::: Records to process
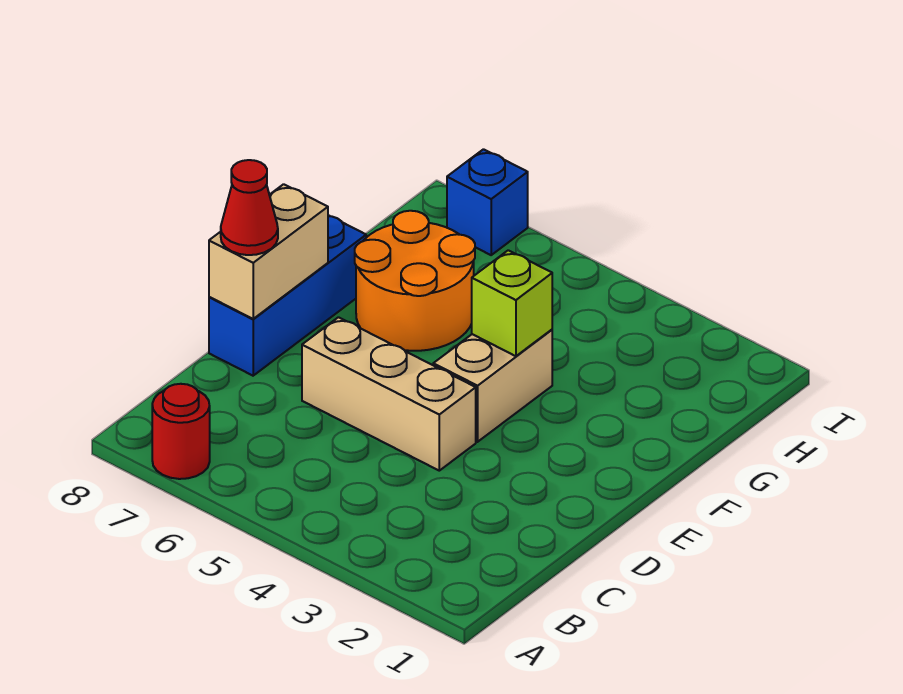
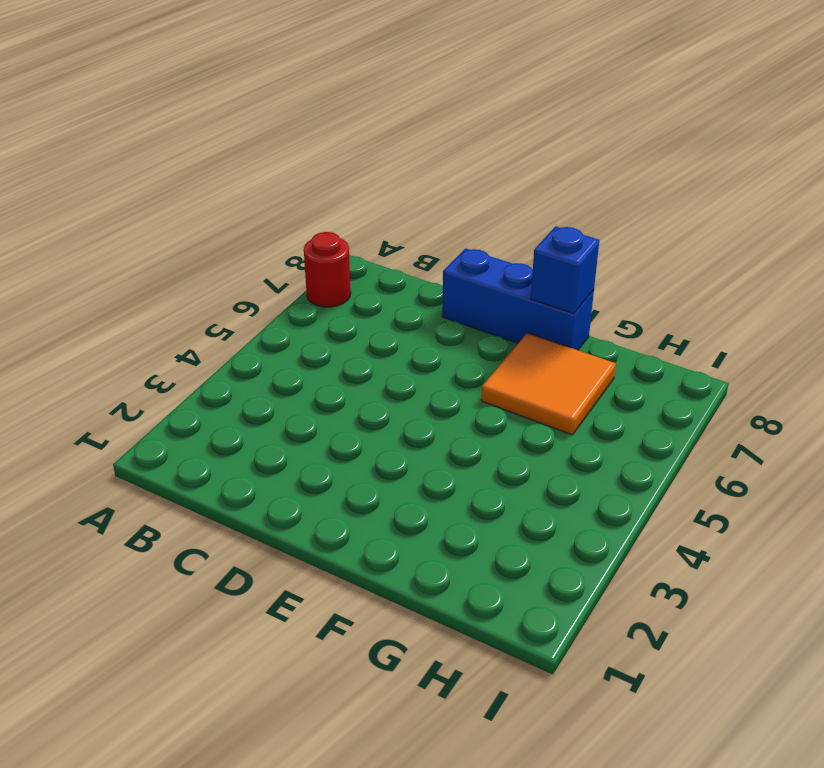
orange tile F6:G7 level 1 -> orange round brick F6:G7 level 1
blue brick F8 level 2 -> blue brick I7 level 1
none -> tan brick D4:D6 level 1
none -> tan brick E4:F4 level 1

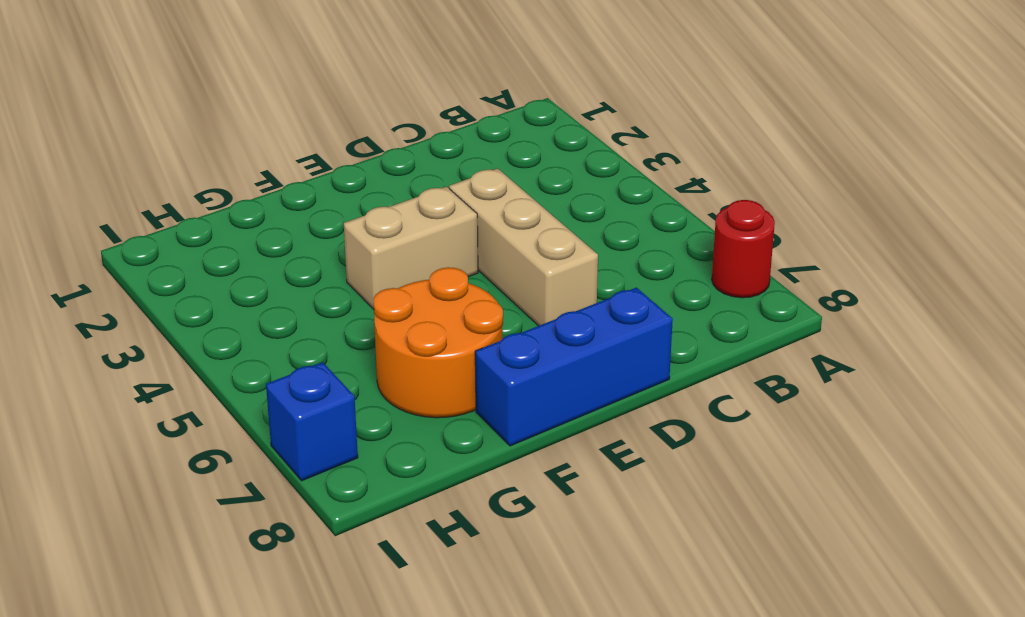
none -> tan brick D8:E8 level 2
none -> lime brick F4 level 2

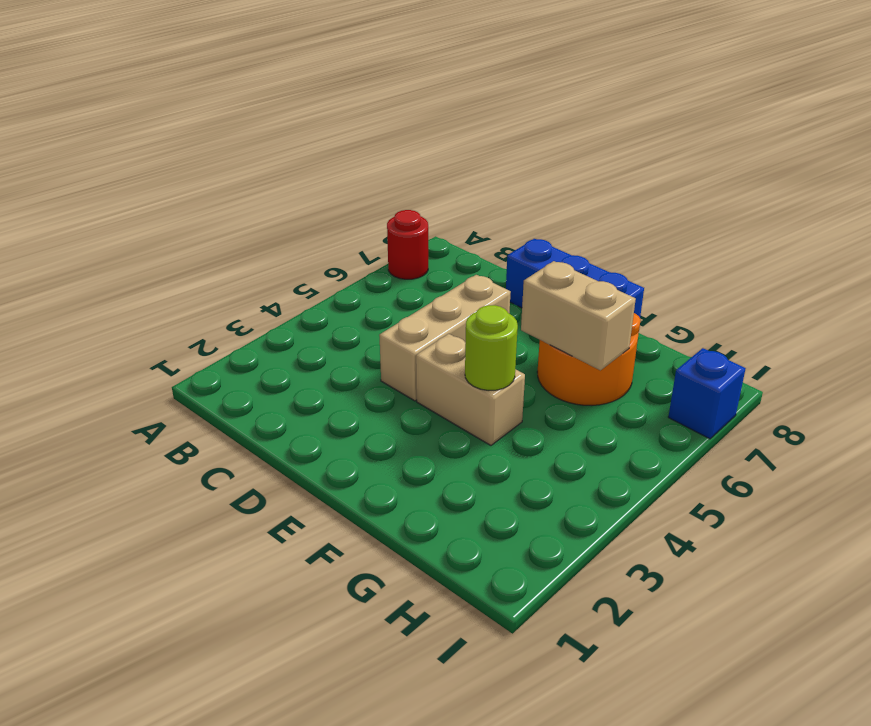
lime round brick F4 level 2 -> lime brick F4 level 2
tan brick F6:G6 level 2 -> tan brick D8:E8 level 2
none -> red cone D8 level 3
::::::
■ **Goal of the exercise**:
Set down, word for word, every line from the line that holds "tan brick F6:G6" to the end of the entries above, including both ends.

■ **Result of the task**:
tan brick F6:G6 level 2 -> tan brick D8:E8 level 2
none -> red cone D8 level 3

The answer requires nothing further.